**What to work on**
Write out the listing below from the line containing "purple mushroom [308,233,377,297]" to its last line, unaltered, ends included.
Raw data Block Start
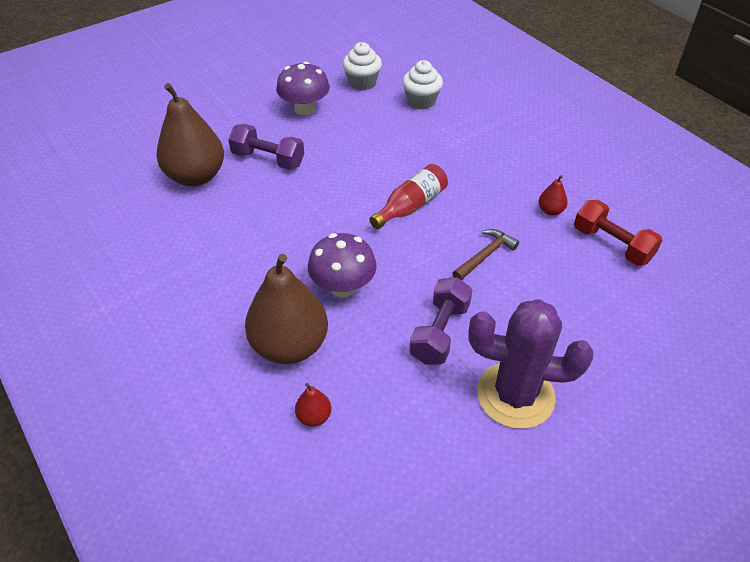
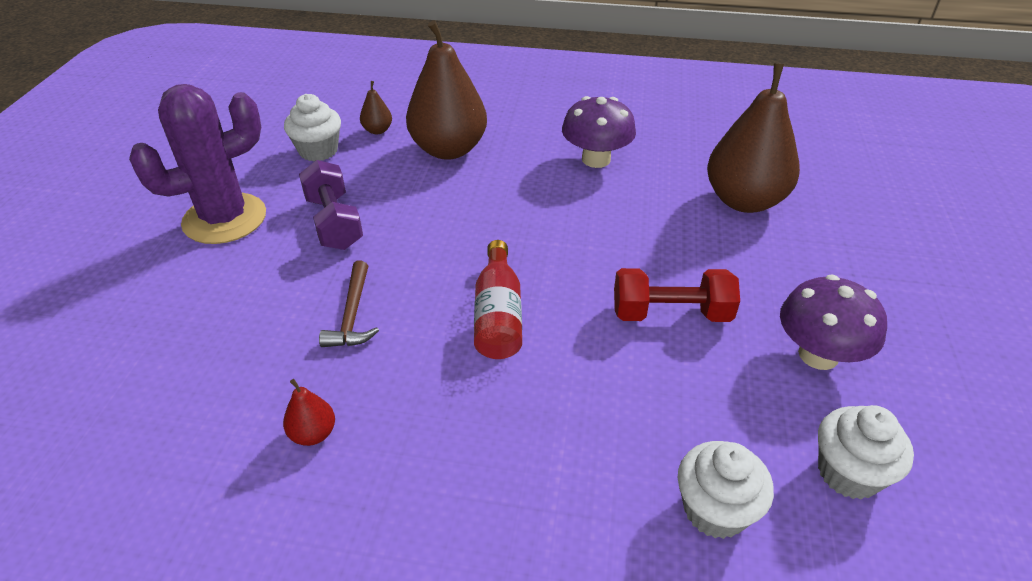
camera: 135 degrees right, 5 degrees down
purple dumbbell [228,124,304,170] -> none
red pear [295,383,331,426] -> brown pear [360,81,392,134]
purple mushroom [308,233,377,297] -> purple mushroom moved to [562,96,636,168]
red dumbbell [574,200,662,266] -> red dumbbell moved to [614,268,740,322]
none -> white cupcake [284,94,341,161]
Raw data Block End
**Response to this task**
purple mushroom [308,233,377,297] -> purple mushroom moved to [562,96,636,168]
red dumbbell [574,200,662,266] -> red dumbbell moved to [614,268,740,322]
none -> white cupcake [284,94,341,161]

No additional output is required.